Exercise requirements: Wherever a picture appears in the data below, omit it, and restate everything else word for word.

Data extract Start Marker

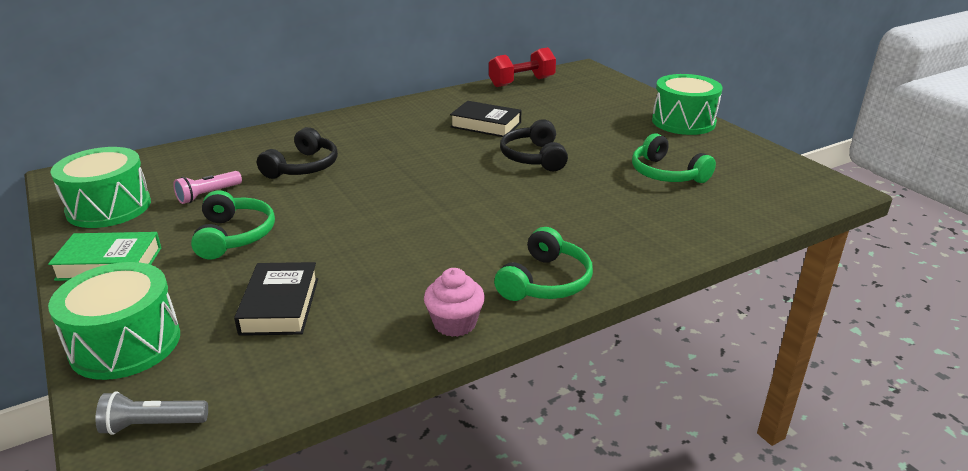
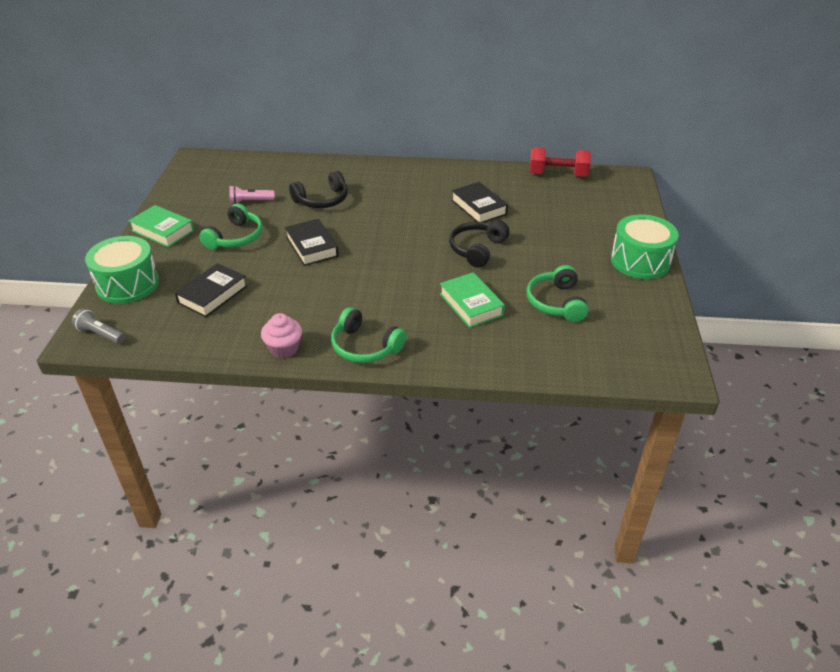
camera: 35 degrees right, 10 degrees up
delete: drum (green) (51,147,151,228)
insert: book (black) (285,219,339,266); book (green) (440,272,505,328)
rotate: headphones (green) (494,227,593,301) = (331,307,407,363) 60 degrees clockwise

Data extract End Marker

Result of this task:
camera: 35 degrees right, 10 degrees up
delete: drum (green) (51,147,151,228)
insert: book (black) (285,219,339,266); book (green) (440,272,505,328)
rotate: headphones (green) (494,227,593,301) = (331,307,407,363) 60 degrees clockwise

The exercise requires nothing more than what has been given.